**WHAT THE TASK REQUIRES:**
Where the data below begins, start duplicating lines exactly, and finish with the line containing "red trapezoid: rotated"; add nothing else. Leave the pictures out.

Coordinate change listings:

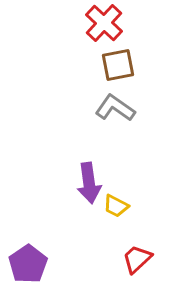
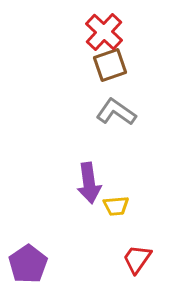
red cross: moved 9 px down
brown square: moved 8 px left; rotated 8 degrees counterclockwise
gray L-shape: moved 1 px right, 4 px down
yellow trapezoid: rotated 32 degrees counterclockwise
red trapezoid: rotated 12 degrees counterclockwise
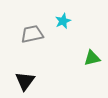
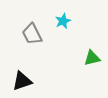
gray trapezoid: rotated 105 degrees counterclockwise
black triangle: moved 3 px left; rotated 35 degrees clockwise
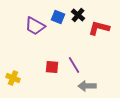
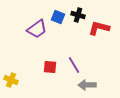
black cross: rotated 24 degrees counterclockwise
purple trapezoid: moved 2 px right, 3 px down; rotated 65 degrees counterclockwise
red square: moved 2 px left
yellow cross: moved 2 px left, 2 px down
gray arrow: moved 1 px up
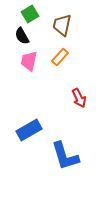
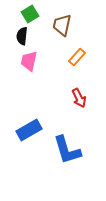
black semicircle: rotated 36 degrees clockwise
orange rectangle: moved 17 px right
blue L-shape: moved 2 px right, 6 px up
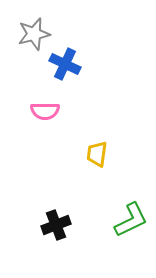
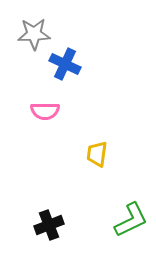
gray star: rotated 12 degrees clockwise
black cross: moved 7 px left
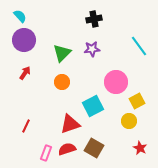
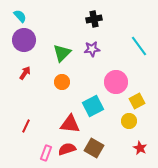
red triangle: rotated 25 degrees clockwise
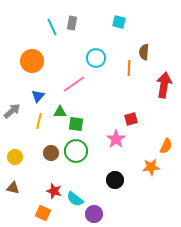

**SOLUTION BELOW:**
red cross: moved 9 px down
brown square: moved 8 px left; rotated 8 degrees counterclockwise
gray L-shape: moved 1 px right, 4 px down
yellow trapezoid: rotated 32 degrees counterclockwise
red trapezoid: rotated 12 degrees counterclockwise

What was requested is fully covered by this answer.